What the exercise asks:
Each line from the one with "R3: none -> 7.5 (VCC, n3)" through the final line of the entries below must be printed exactly, and the pictures must not be.

Provided material:
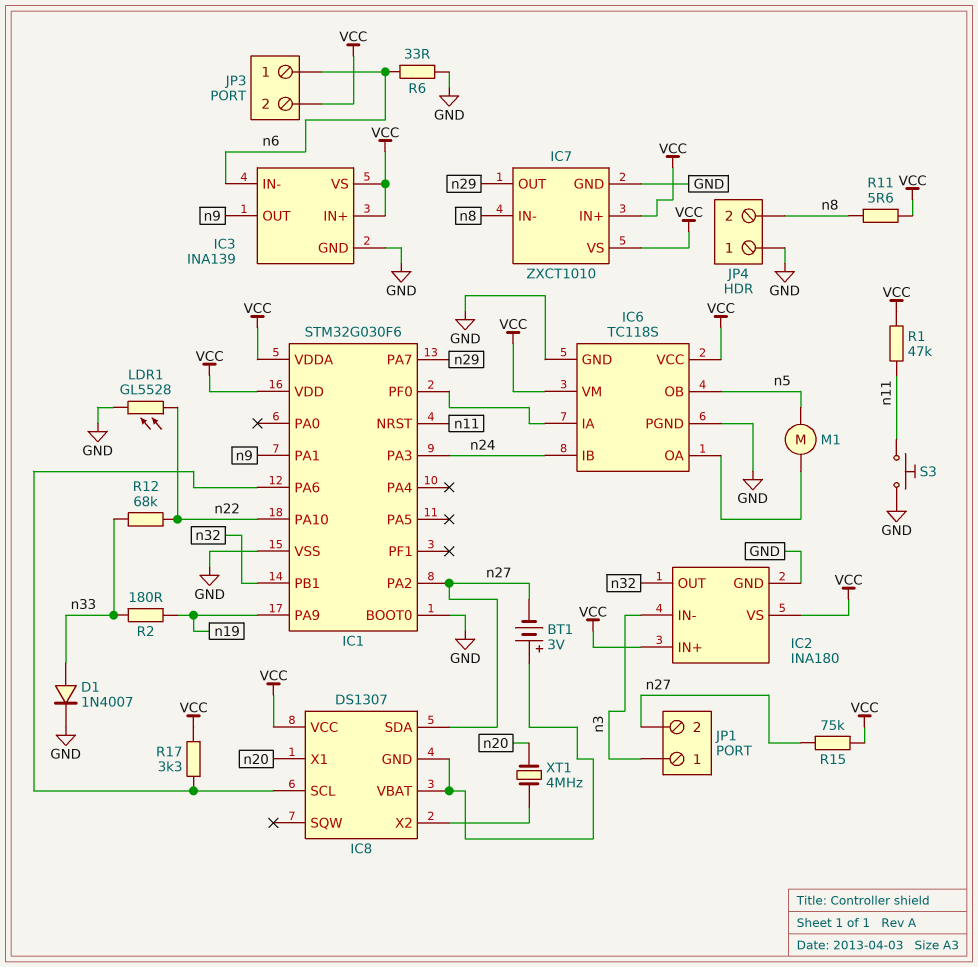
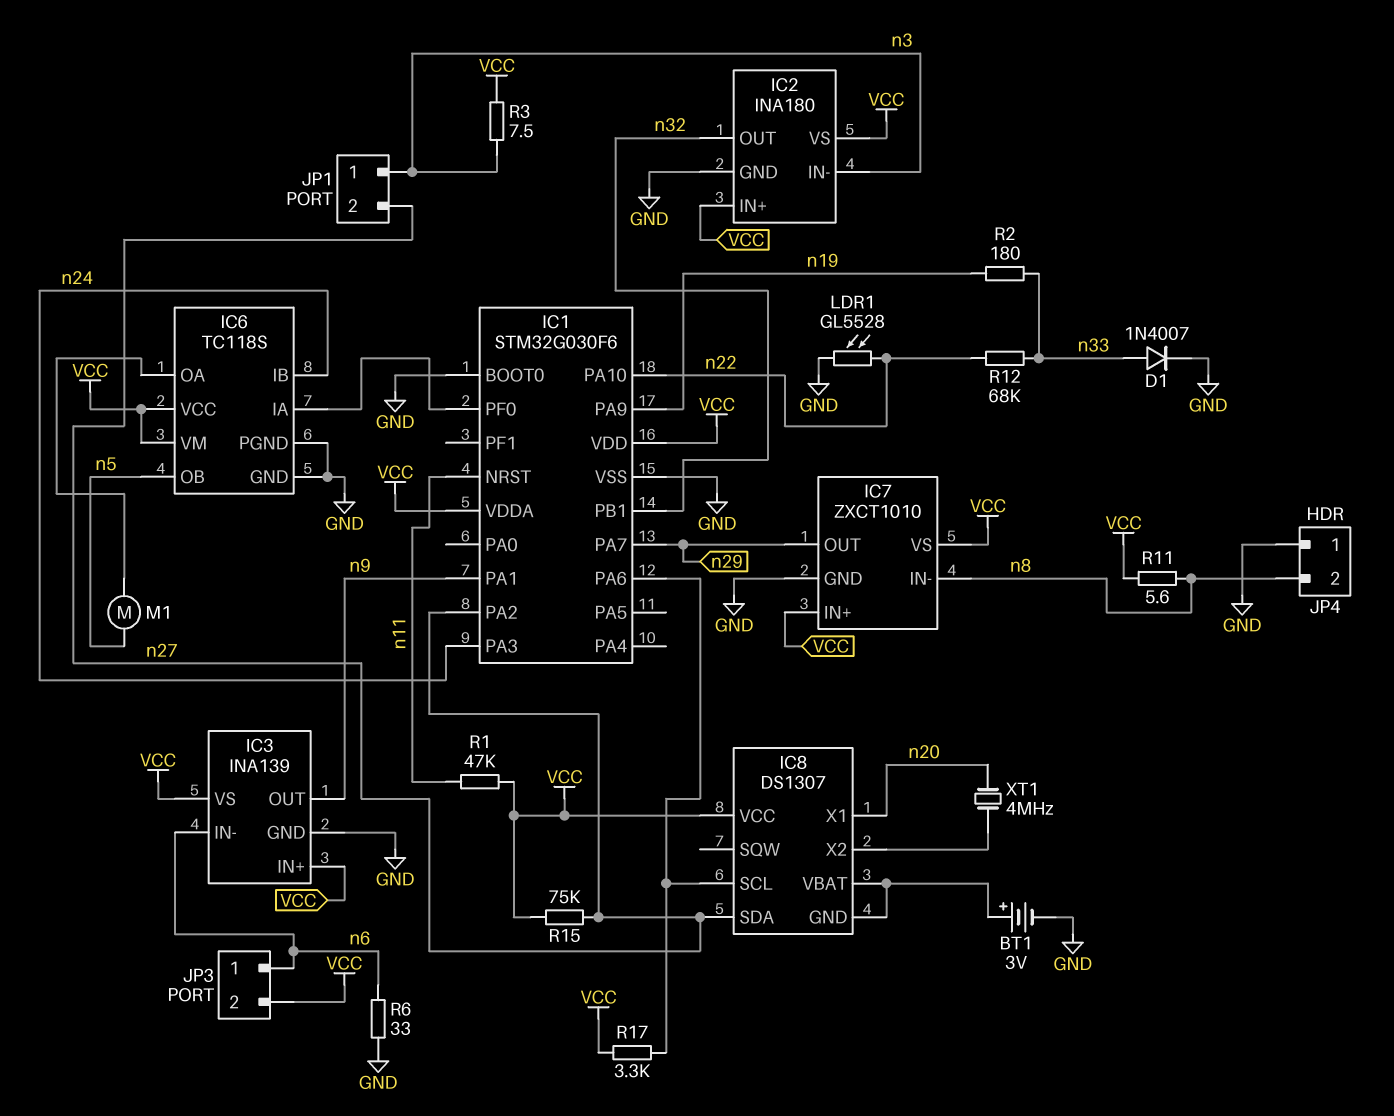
BT1: 3V (plus IC8/GND, minus n27) -> 3V (plus IC8/GND, minus GND)
R3: none -> 7.5 (VCC, n3)
S3: button (GND, n11) -> none

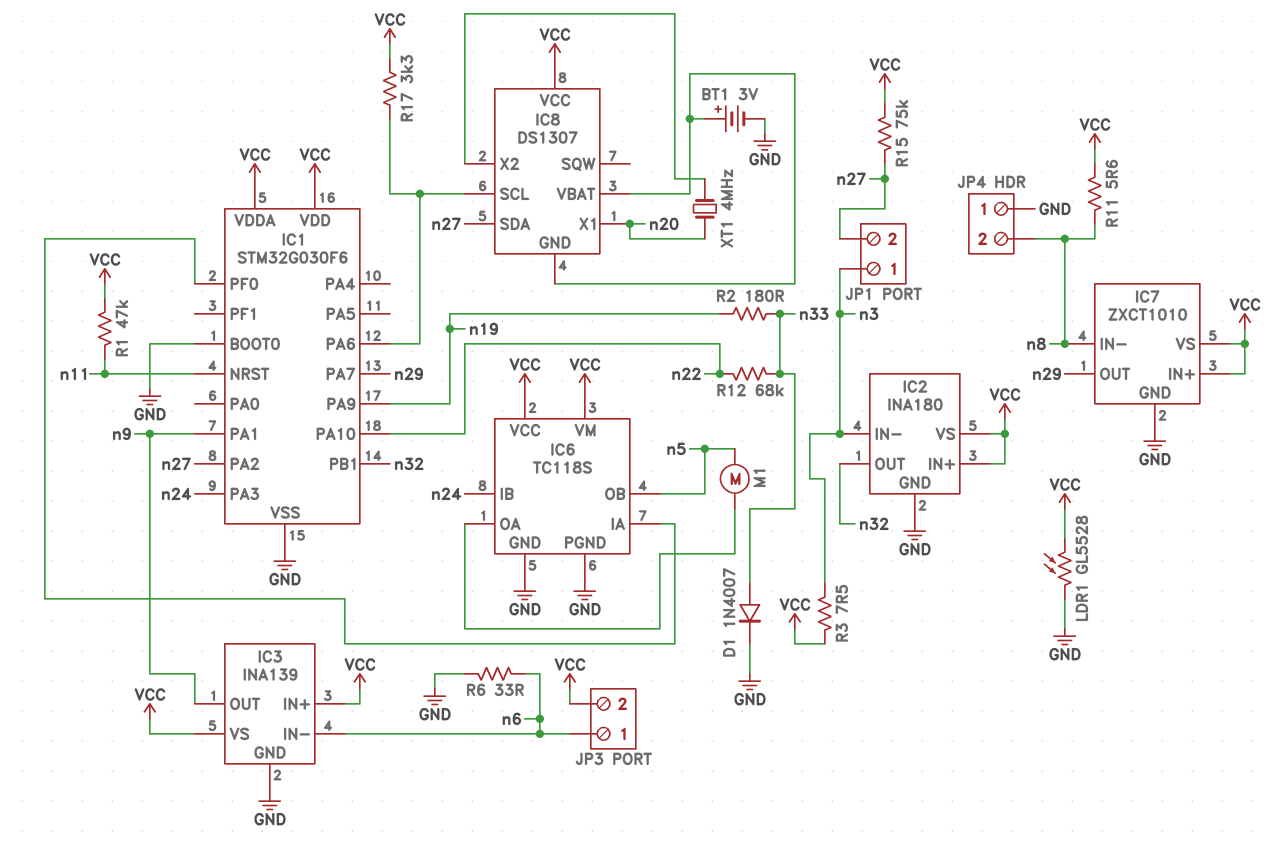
LDR1: GL5528 (GND, n22) -> GL5528 (GND, VCC)

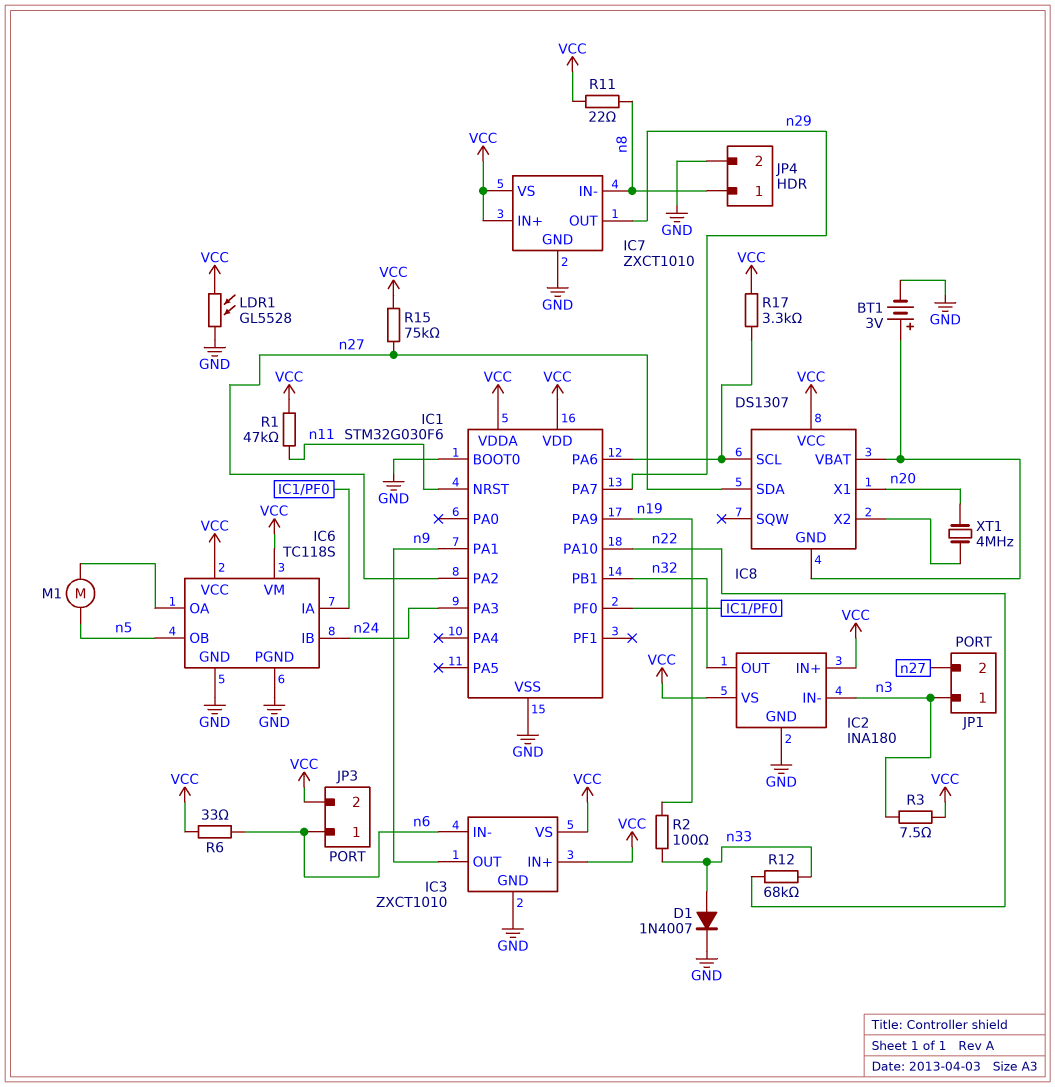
IC3: INA139 -> ZXCT1010
JP4 pin 1: GND -> n8
JP4 pin 2: n8 -> GND
R2: 180 (n19, n33) -> 100 (n19, n33)
R6: 33 (GND, n6) -> 33 (VCC, n6)
R11: 5.6 (VCC, n8) -> 22 (VCC, n8)

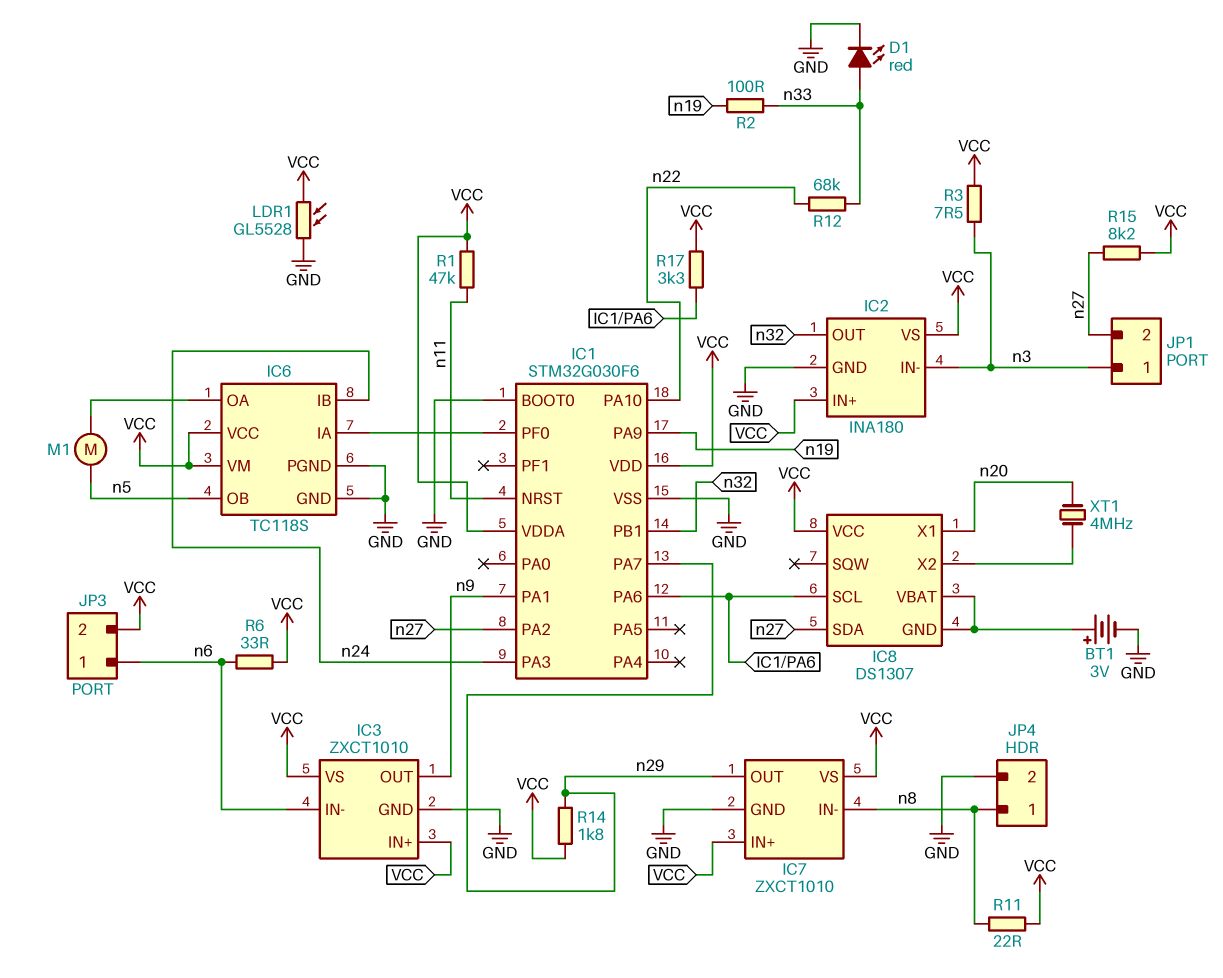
D1: diode 1N4007 (A n33, K GND) -> LED red (A n33, K GND)
R14: none -> 1.8k (VCC, n29)
R15: 75k (VCC, n27) -> 8.2k (VCC, n27)

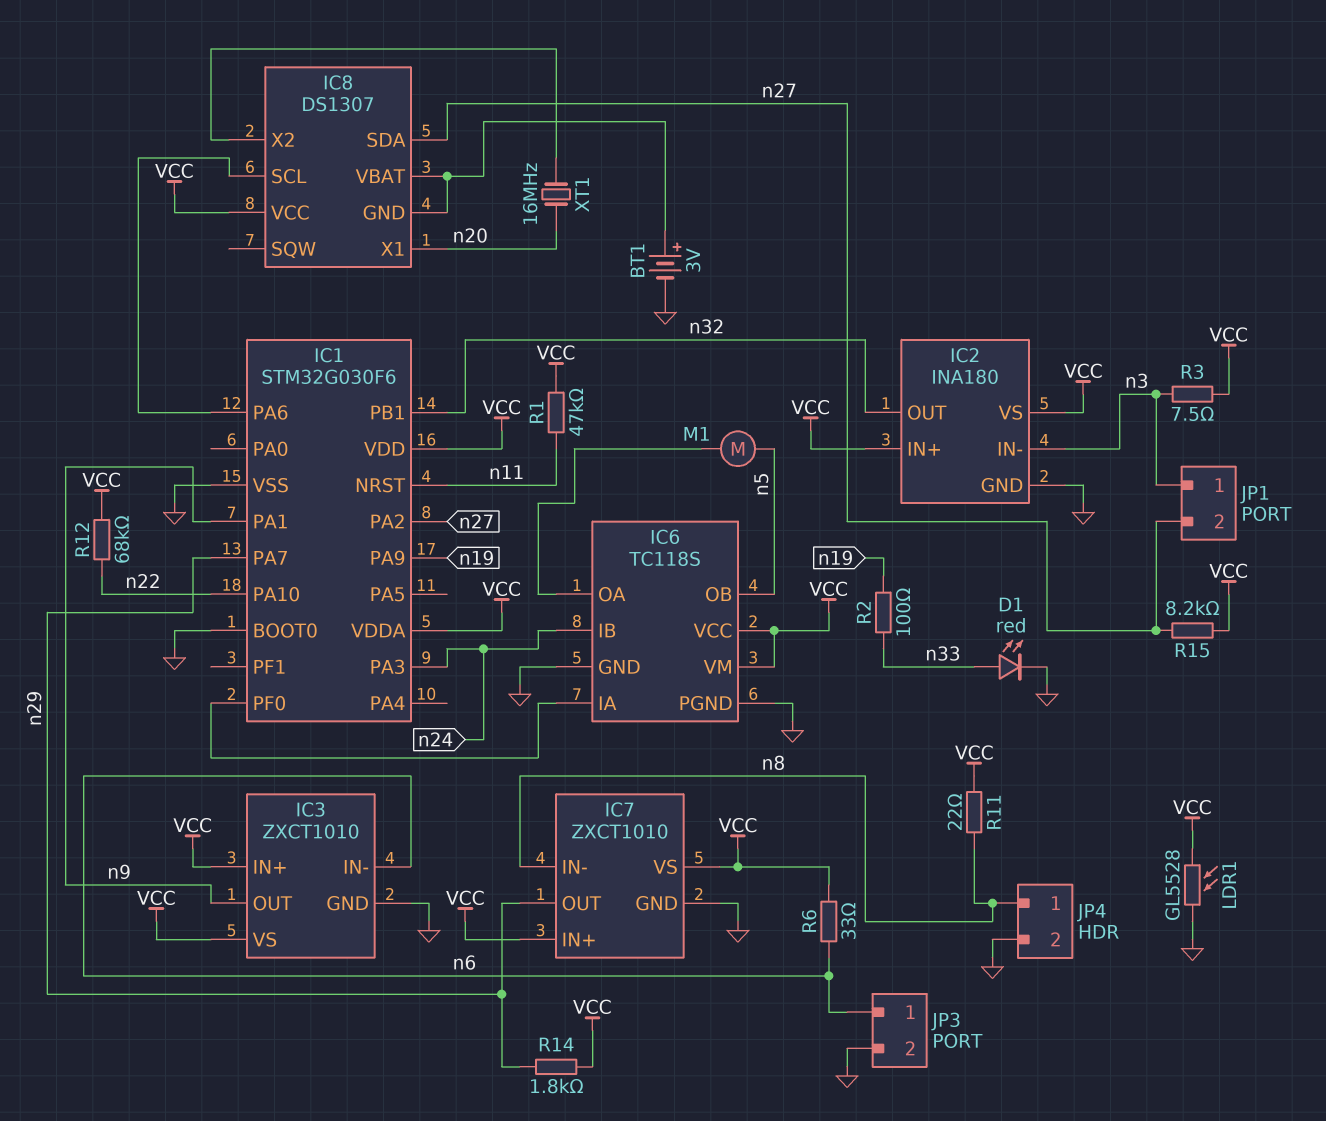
JP3 pin 2: VCC -> GND
R12: 68k (n22, n33) -> 68k (VCC, n22)
R17: 3.3k (IC1/PA6, VCC) -> none
XT1: 4MHz (IC8/X2, n20) -> 16MHz (IC8/X2, n20)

Output of the task:
R3: none -> 7.5 (VCC, n3)
S3: button (GND, n11) -> none

LDR1: GL5528 (GND, n22) -> GL5528 (GND, VCC)

IC3: INA139 -> ZXCT1010
JP4 pin 1: GND -> n8
JP4 pin 2: n8 -> GND
R2: 180 (n19, n33) -> 100 (n19, n33)
R6: 33 (GND, n6) -> 33 (VCC, n6)
R11: 5.6 (VCC, n8) -> 22 (VCC, n8)

D1: diode 1N4007 (A n33, K GND) -> LED red (A n33, K GND)
R14: none -> 1.8k (VCC, n29)
R15: 75k (VCC, n27) -> 8.2k (VCC, n27)

JP3 pin 2: VCC -> GND
R12: 68k (n22, n33) -> 68k (VCC, n22)
R17: 3.3k (IC1/PA6, VCC) -> none
XT1: 4MHz (IC8/X2, n20) -> 16MHz (IC8/X2, n20)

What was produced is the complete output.